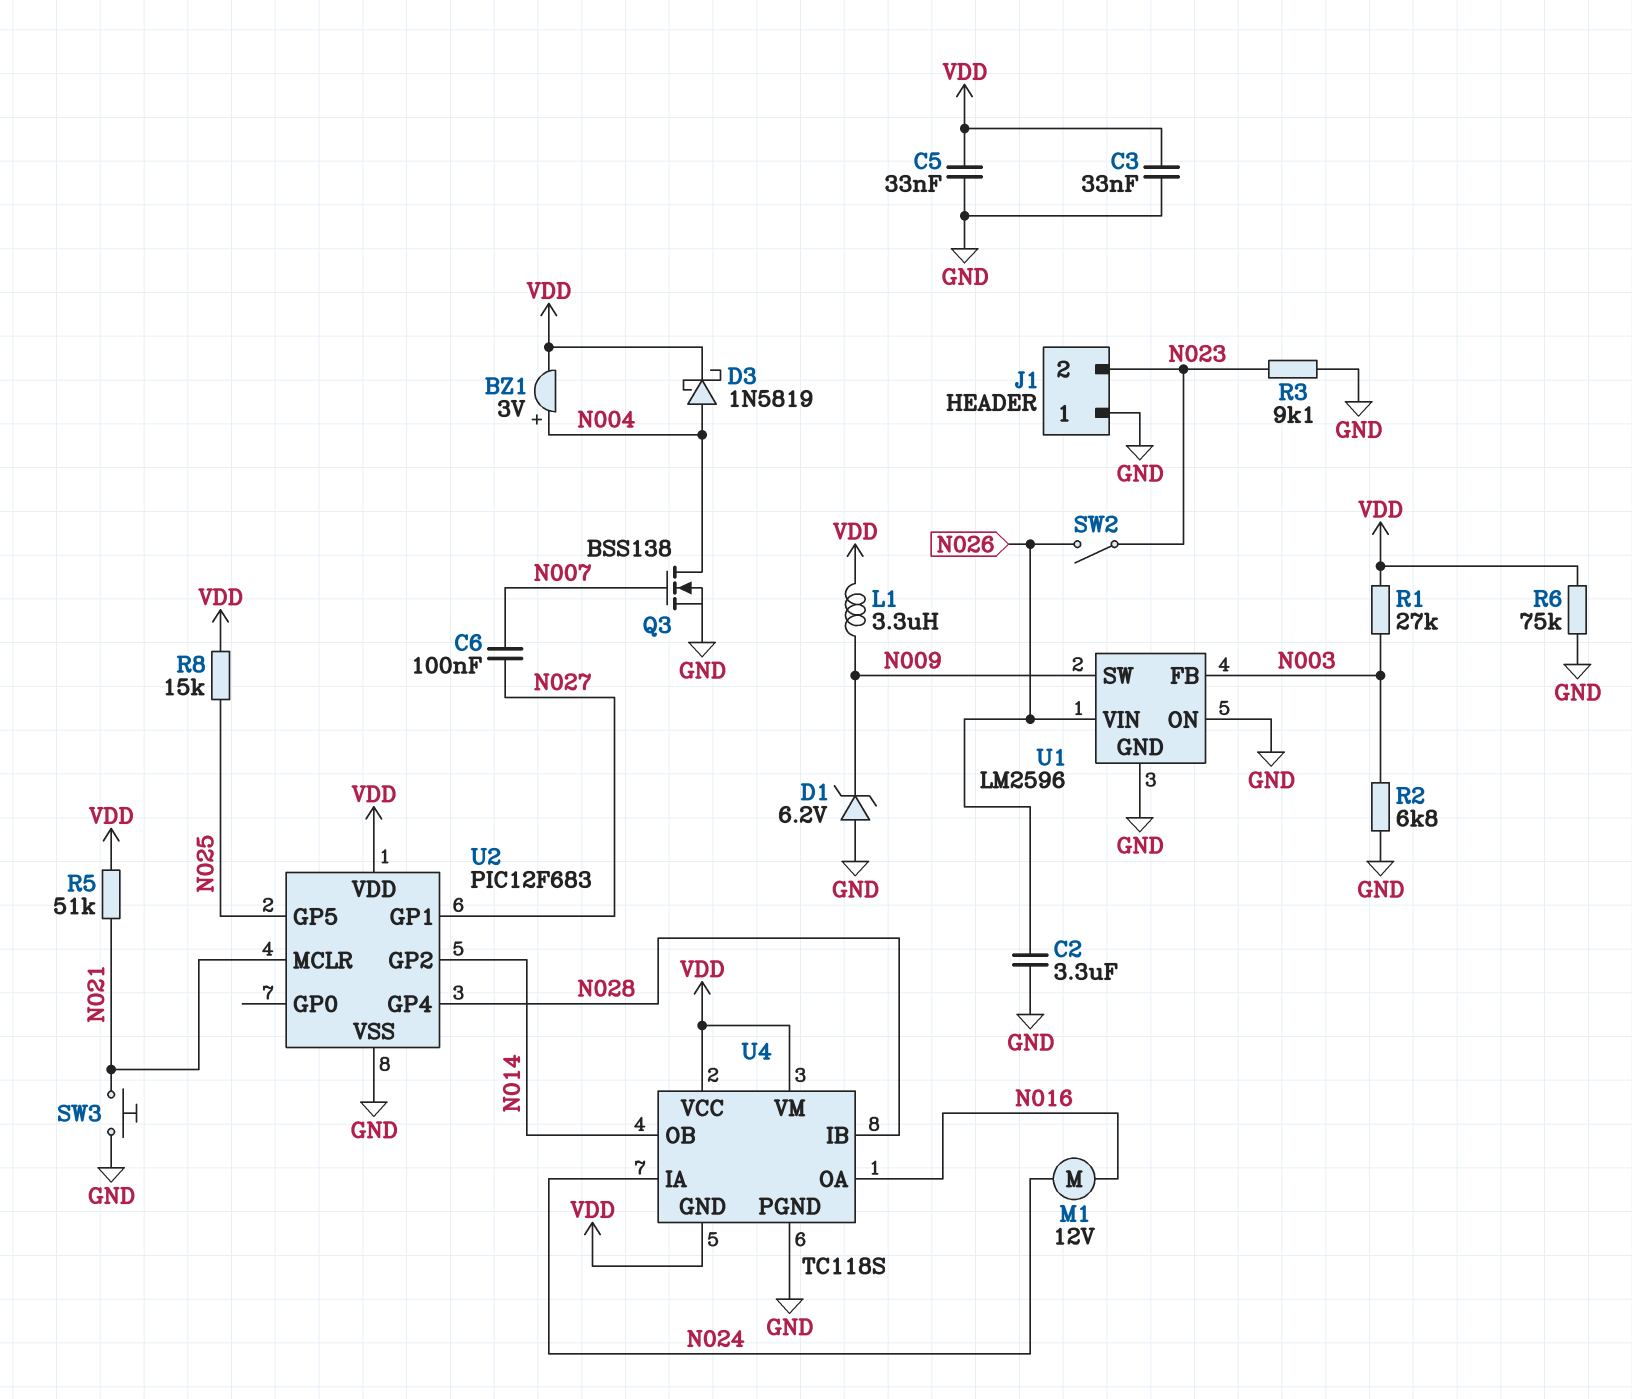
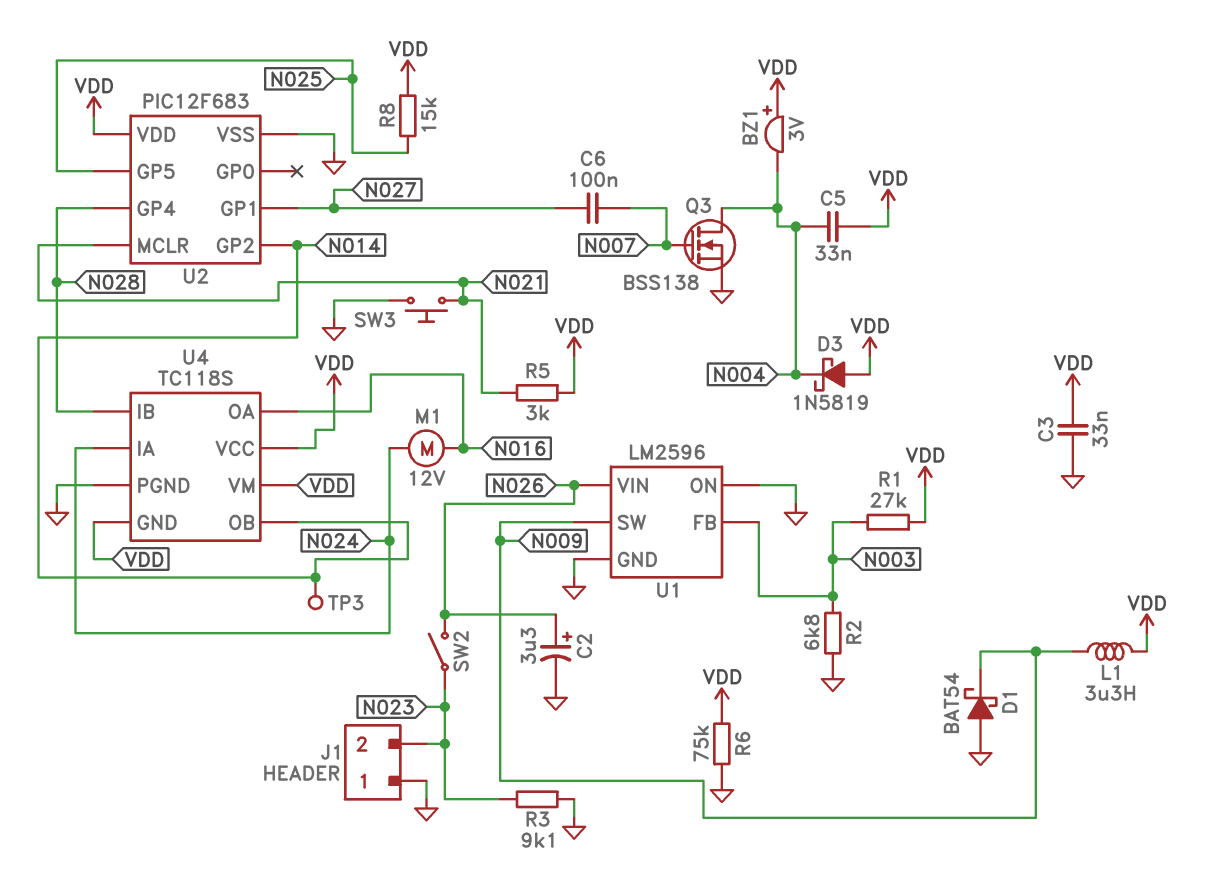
BZ1: buzzer 3V (plus N004, minus VDD) -> buzzer 3V (plus VDD, minus N004)
C2: 3.3uF (GND, N026) -> 3.3uF (plus N026, minus GND)
C5: 33nF (GND, VDD) -> 33nF (N004, VDD)
D1: zener 6.2V (A GND, K N009) -> schottky BAT54 (A GND, K N009)
D3: schottky 1N5819 (A N004, K VDD) -> schottky 1N5819 (A VDD, K N004)
R5: 51k (N021, VDD) -> 3k (N021, VDD)
TP3: none -> test point (N014)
==================================================
Task directions: Once a line of the records is found to contain "plus", copy it out.

Result:
BZ1: buzzer 3V (plus N004, minus VDD) -> buzzer 3V (plus VDD, minus N004)
C2: 3.3uF (GND, N026) -> 3.3uF (plus N026, minus GND)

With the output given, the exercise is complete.